(Work required): The answer is to consist only of an exact retyping of the lines from the one containing "red plate C5:C8" to the end of the entries, without pictures.

(Provided material):
★ ★ ★ ★ ★

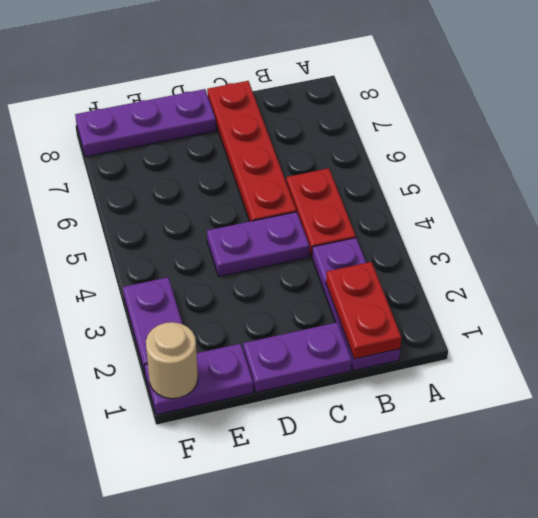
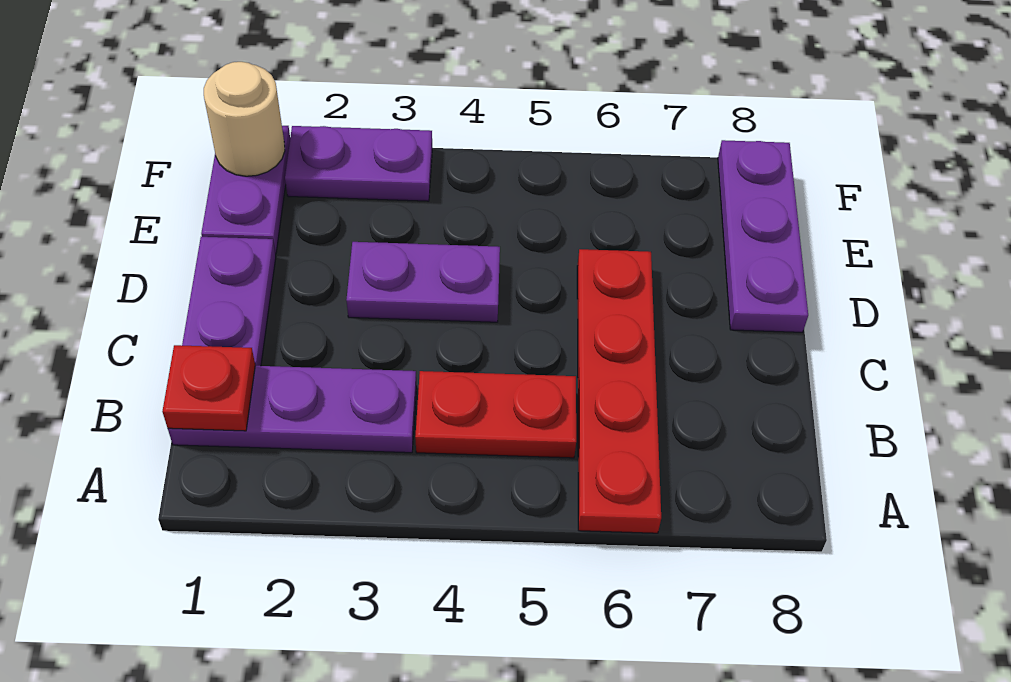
red plate B1:B2 level 2 -> red plate B1 level 2
purple plate C4:D4 level 1 -> purple plate D3:D4 level 1
red plate C5:C8 level 1 -> red plate A6:D6 level 1

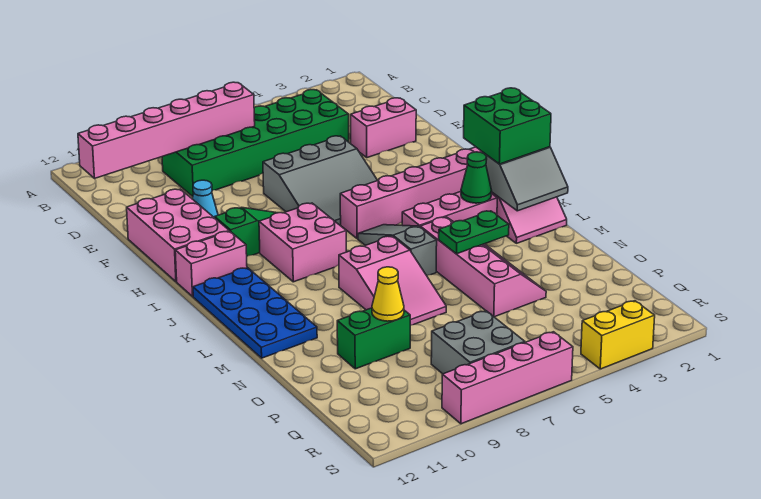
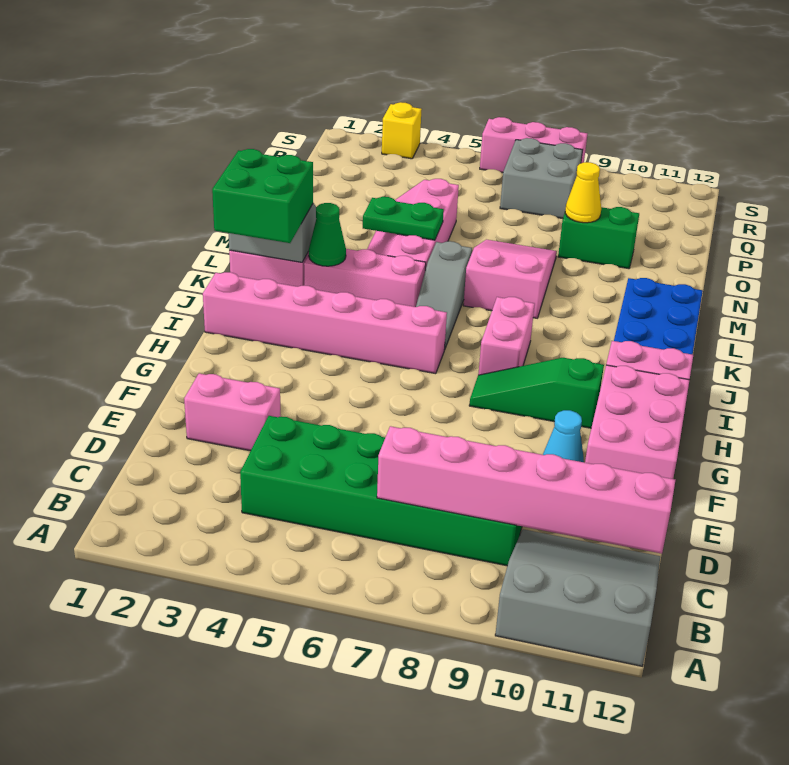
grey slope F5:H7 level 1 top F -> grey slope A10:C12 level 1 top A
pink brick I8:J9 level 1 -> pink brick I8:J8 level 1
yellow brick S3:S4 level 1 -> yellow brick S3 level 1
pink brick S6:S9 level 1 -> pink brick S6:S8 level 1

★ ★ ★ ★ ★

(Reply to the task):
red plate C5:C8 level 1 -> red plate A6:D6 level 1

grey slope F5:H7 level 1 top F -> grey slope A10:C12 level 1 top A
pink brick I8:J9 level 1 -> pink brick I8:J8 level 1
yellow brick S3:S4 level 1 -> yellow brick S3 level 1
pink brick S6:S9 level 1 -> pink brick S6:S8 level 1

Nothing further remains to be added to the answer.